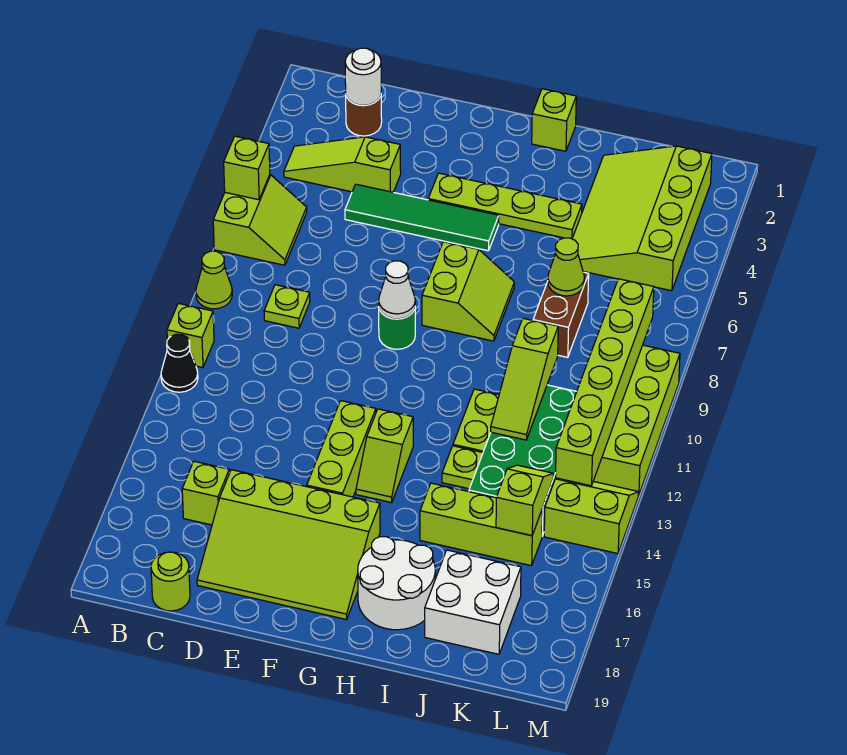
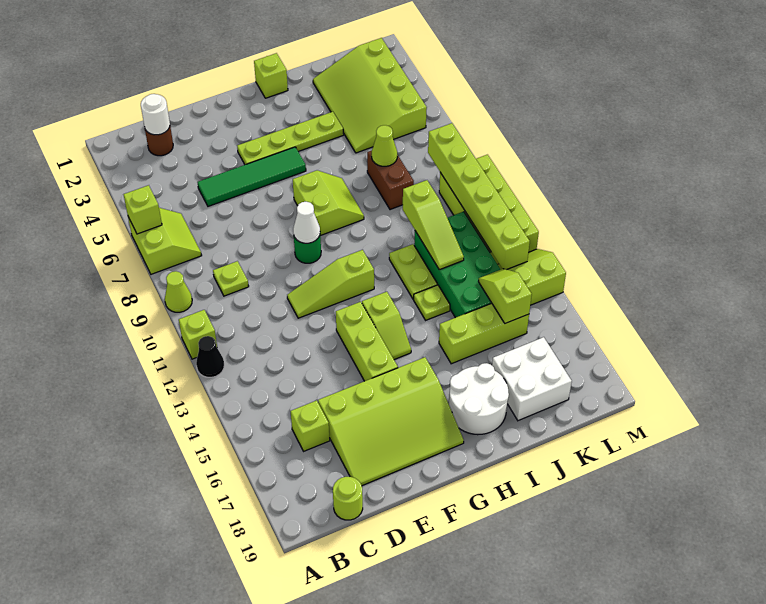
lime slope B4:D4 level 1 top D -> lime slope E11:G11 level 1 top G

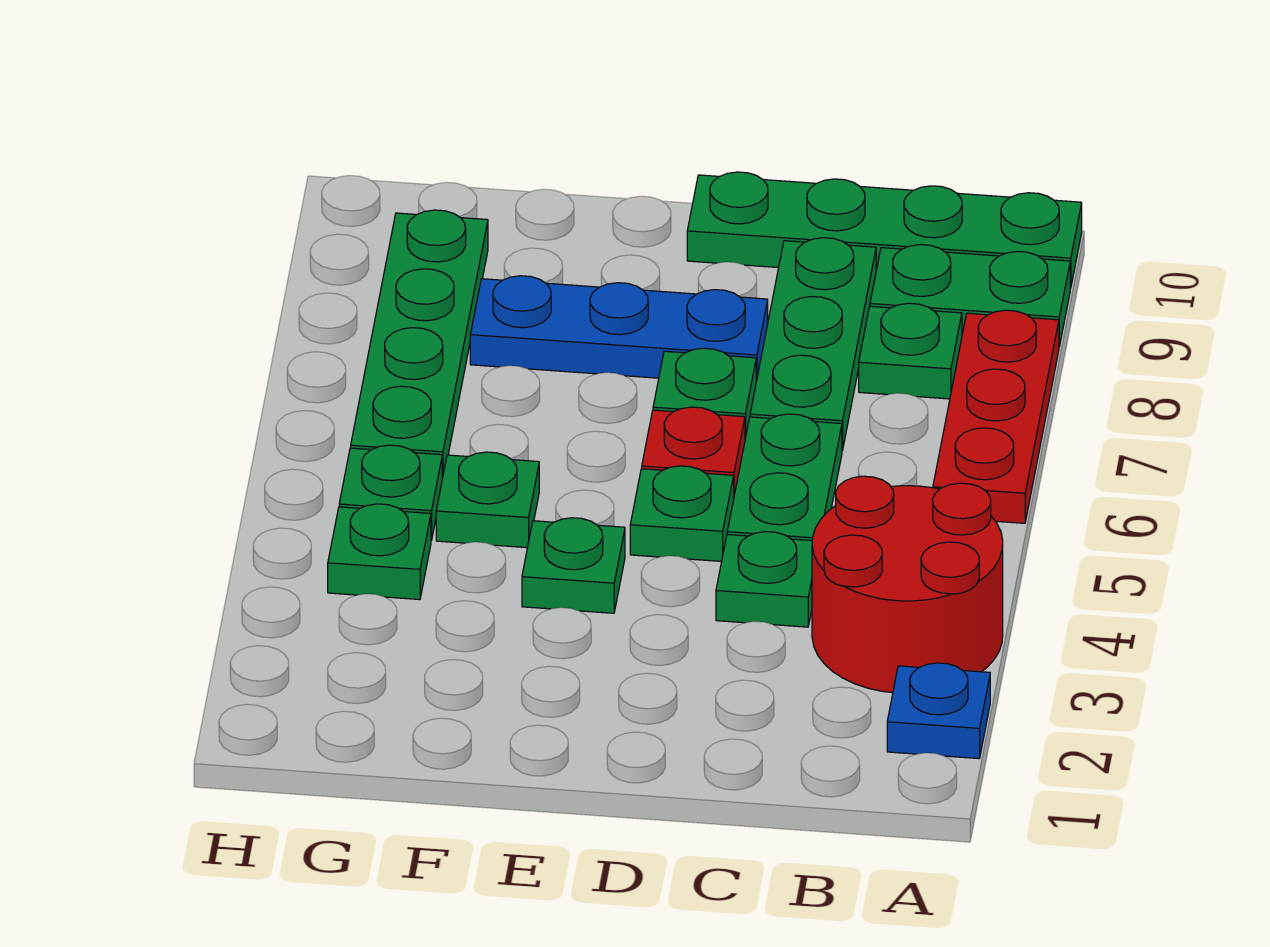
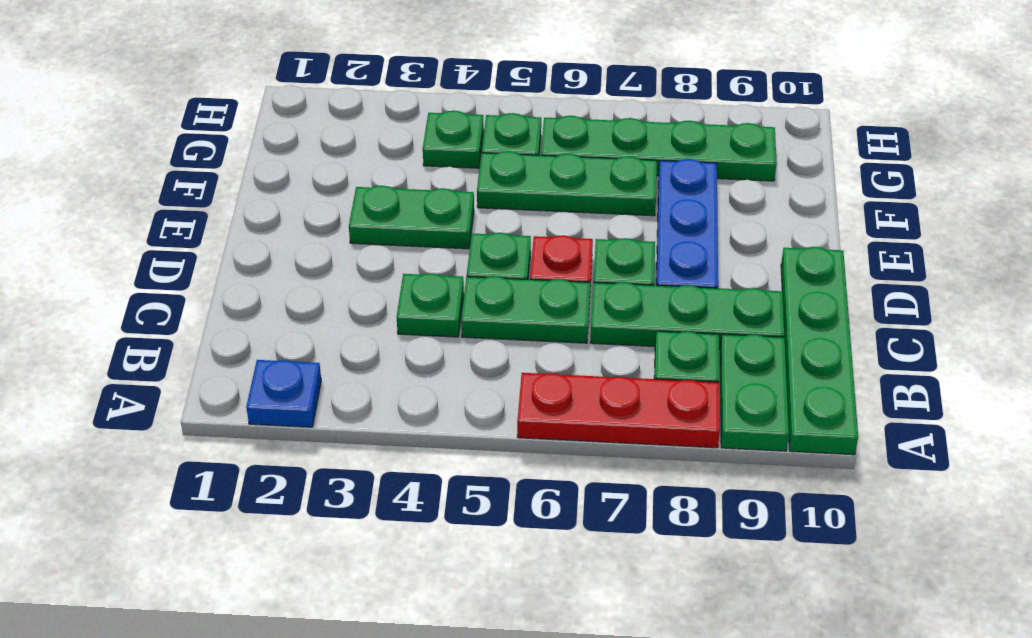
red round brick A3:B4 level 1 -> none
green plate E4 level 1 -> green plate E3:E4 level 1
green plate F5 level 1 -> green plate F5:F7 level 1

★ ★ ★ ★ ★

== Work task ==
Output each line above exactly as it stands, omitting the pictures.

== Result of this task ==
lime slope B4:D4 level 1 top D -> lime slope E11:G11 level 1 top G

red round brick A3:B4 level 1 -> none
green plate E4 level 1 -> green plate E3:E4 level 1
green plate F5 level 1 -> green plate F5:F7 level 1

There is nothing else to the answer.